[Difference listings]
-- Opening Marker --

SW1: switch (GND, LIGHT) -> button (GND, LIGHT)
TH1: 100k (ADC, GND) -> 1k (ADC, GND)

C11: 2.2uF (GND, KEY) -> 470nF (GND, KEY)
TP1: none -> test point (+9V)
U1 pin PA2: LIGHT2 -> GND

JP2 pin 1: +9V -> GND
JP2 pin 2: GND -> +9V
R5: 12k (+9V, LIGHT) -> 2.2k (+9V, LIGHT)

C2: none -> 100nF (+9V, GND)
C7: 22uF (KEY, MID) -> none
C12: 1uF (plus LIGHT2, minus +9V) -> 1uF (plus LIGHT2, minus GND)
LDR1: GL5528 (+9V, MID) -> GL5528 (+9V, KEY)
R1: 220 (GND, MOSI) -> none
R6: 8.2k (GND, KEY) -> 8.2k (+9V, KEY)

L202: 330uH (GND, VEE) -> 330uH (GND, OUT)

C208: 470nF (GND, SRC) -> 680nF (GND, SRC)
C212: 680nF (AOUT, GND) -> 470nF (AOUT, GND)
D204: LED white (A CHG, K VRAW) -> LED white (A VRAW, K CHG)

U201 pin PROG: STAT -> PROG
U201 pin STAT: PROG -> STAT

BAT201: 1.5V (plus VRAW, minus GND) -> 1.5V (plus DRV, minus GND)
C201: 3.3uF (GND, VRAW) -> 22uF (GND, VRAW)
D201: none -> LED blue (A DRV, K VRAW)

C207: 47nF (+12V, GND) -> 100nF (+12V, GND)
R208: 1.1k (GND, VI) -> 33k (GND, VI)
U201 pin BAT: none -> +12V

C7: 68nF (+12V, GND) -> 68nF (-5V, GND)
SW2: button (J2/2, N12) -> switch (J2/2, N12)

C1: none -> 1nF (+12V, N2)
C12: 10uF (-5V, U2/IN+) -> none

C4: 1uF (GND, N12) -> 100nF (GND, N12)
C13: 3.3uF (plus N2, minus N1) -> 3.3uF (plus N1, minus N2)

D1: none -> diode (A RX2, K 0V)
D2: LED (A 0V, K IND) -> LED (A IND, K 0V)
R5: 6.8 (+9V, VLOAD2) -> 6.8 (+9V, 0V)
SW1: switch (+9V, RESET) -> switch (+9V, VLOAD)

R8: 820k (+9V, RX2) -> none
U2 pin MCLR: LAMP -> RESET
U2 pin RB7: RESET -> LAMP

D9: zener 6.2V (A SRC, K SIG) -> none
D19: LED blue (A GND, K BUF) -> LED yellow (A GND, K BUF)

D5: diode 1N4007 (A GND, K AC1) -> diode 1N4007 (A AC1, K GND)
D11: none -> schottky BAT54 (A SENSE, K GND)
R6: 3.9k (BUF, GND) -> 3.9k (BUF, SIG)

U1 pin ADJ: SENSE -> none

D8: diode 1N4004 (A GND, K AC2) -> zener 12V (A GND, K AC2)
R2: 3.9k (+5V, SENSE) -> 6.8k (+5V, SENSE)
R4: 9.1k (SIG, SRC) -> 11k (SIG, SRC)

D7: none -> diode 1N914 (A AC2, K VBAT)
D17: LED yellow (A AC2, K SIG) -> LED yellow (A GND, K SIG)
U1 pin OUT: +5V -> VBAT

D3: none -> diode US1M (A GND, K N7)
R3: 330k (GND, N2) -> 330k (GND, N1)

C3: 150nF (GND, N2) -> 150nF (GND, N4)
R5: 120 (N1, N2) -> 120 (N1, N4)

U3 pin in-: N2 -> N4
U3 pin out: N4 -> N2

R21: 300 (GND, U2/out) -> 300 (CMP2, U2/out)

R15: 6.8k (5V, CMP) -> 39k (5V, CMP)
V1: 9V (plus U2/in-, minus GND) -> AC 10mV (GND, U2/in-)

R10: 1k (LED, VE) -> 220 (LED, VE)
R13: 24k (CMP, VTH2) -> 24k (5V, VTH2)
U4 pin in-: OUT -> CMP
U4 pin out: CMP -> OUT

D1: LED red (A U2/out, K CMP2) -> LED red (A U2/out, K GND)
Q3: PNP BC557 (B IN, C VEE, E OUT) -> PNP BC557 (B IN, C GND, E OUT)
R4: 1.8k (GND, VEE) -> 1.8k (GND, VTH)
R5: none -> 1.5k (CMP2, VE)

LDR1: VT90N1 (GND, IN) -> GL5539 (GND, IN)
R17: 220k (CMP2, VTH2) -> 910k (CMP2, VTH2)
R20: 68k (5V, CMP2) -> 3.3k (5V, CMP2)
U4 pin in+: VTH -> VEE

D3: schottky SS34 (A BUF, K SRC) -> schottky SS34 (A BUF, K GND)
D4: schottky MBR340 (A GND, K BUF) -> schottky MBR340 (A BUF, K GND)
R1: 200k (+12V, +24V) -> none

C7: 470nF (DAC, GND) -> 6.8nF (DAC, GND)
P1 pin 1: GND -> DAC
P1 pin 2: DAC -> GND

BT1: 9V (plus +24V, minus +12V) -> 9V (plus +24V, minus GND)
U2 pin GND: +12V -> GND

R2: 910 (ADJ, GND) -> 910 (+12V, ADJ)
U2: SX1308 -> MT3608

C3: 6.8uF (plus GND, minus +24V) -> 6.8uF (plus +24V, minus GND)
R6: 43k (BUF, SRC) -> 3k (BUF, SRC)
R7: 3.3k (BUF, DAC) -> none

-- Closing Marker --

▶ What is required
Your task is to restate, word for word, only those lines above that fall between the line holding "C201: 3.3uF (GND, VRAW) -> 22uF (GND, VRAW)" and the line holding "C12: 10uF (-5V, U2/IN+) -> none", inclusive.

▶ Result of this exercise
C201: 3.3uF (GND, VRAW) -> 22uF (GND, VRAW)
D201: none -> LED blue (A DRV, K VRAW)

C207: 47nF (+12V, GND) -> 100nF (+12V, GND)
R208: 1.1k (GND, VI) -> 33k (GND, VI)
U201 pin BAT: none -> +12V

C7: 68nF (+12V, GND) -> 68nF (-5V, GND)
SW2: button (J2/2, N12) -> switch (J2/2, N12)

C1: none -> 1nF (+12V, N2)
C12: 10uF (-5V, U2/IN+) -> none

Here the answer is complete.